--- Entries provided ---
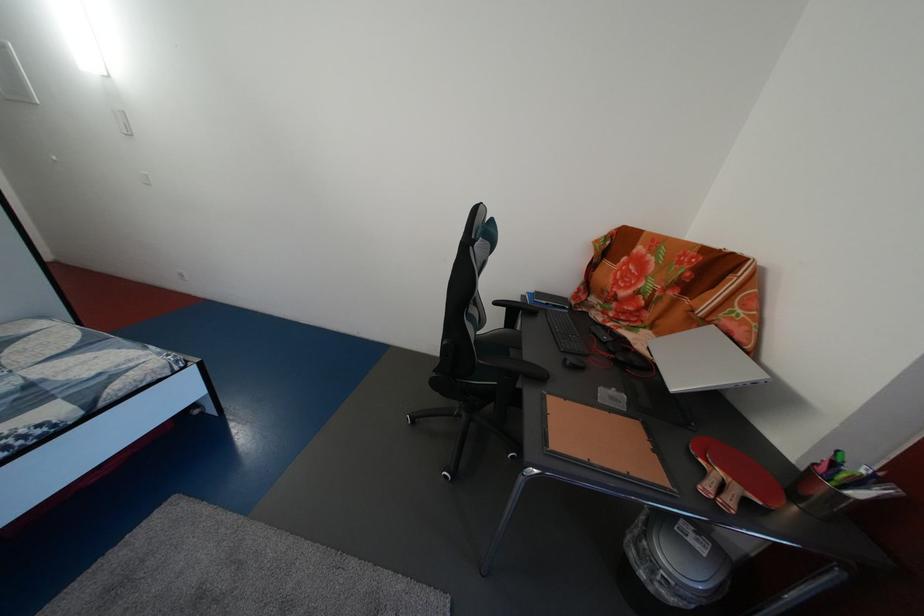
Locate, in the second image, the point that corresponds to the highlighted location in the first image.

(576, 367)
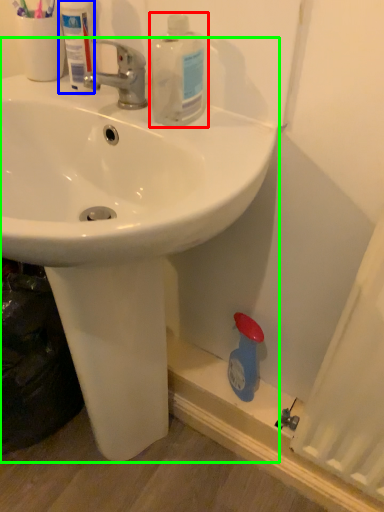
Question: Considering the real-world distances, which object is farthest from cleaning product (highlighted by a red box)? mouthwash (highlighted by a blue box) or sink (highlighted by a green box)?

Choices:
 (A) mouthwash
 (B) sink

Answer: (B)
---
- Exercise goal -
Copy out all of the data above word for word, leaving out the pictures.

- Answer to the exercise -
Locate, in the second image, the point that corresponds to the highlighted location in the first image.

(576, 367)
Question: Considering the real-world distances, which object is farthest from cleaning product (highlighted by a red box)? mouthwash (highlighted by a blue box) or sink (highlighted by a green box)?

Choices:
 (A) mouthwash
 (B) sink

Answer: (B)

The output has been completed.